Task to complete: Extract the records verbatim, from the first line through the line that contains "The matte plastic cup at lower center is", with that line included.
Data shown START
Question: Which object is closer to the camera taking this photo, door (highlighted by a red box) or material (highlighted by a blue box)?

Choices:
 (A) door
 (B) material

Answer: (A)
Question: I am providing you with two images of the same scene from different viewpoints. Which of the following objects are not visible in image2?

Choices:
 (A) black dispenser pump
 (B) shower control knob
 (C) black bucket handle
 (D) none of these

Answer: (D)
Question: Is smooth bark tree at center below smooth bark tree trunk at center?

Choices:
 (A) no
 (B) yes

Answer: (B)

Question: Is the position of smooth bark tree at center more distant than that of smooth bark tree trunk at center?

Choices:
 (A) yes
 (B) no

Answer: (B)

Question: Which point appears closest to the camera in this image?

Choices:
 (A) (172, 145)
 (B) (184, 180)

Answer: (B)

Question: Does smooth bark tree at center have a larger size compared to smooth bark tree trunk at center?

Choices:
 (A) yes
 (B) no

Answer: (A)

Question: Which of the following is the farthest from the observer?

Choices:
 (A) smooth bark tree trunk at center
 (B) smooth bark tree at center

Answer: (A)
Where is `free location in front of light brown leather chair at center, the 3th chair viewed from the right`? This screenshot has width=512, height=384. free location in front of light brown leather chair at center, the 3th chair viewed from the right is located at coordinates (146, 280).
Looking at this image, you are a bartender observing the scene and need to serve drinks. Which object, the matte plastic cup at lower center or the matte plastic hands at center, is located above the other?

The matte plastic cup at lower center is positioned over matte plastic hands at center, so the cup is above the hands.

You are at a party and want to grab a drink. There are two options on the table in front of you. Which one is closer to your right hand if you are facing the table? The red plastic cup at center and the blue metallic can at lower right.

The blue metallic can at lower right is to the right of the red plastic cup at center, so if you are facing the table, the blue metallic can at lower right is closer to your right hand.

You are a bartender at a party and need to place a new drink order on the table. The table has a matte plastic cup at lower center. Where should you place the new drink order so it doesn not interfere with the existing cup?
Data shown END
Completed exercise:
Question: Which object is closer to the camera taking this photo, door (highlighted by a red box) or material (highlighted by a blue box)?

Choices:
 (A) door
 (B) material

Answer: (A)
Question: I am providing you with two images of the same scene from different viewpoints. Which of the following objects are not visible in image2?

Choices:
 (A) black dispenser pump
 (B) shower control knob
 (C) black bucket handle
 (D) none of these

Answer: (D)
Question: Is smooth bark tree at center below smooth bark tree trunk at center?

Choices:
 (A) no
 (B) yes

Answer: (B)

Question: Is the position of smooth bark tree at center more distant than that of smooth bark tree trunk at center?

Choices:
 (A) yes
 (B) no

Answer: (B)

Question: Which point appears closest to the camera in this image?

Choices:
 (A) (172, 145)
 (B) (184, 180)

Answer: (B)

Question: Does smooth bark tree at center have a larger size compared to smooth bark tree trunk at center?

Choices:
 (A) yes
 (B) no

Answer: (A)

Question: Which of the following is the farthest from the observer?

Choices:
 (A) smooth bark tree trunk at center
 (B) smooth bark tree at center

Answer: (A)
Where is `free location in front of light brown leather chair at center, the 3th chair viewed from the right`? This screenshot has width=512, height=384. free location in front of light brown leather chair at center, the 3th chair viewed from the right is located at coordinates (146, 280).
Looking at this image, you are a bartender observing the scene and need to serve drinks. Which object, the matte plastic cup at lower center or the matte plastic hands at center, is located above the other?

The matte plastic cup at lower center is positioned over matte plastic hands at center, so the cup is above the hands.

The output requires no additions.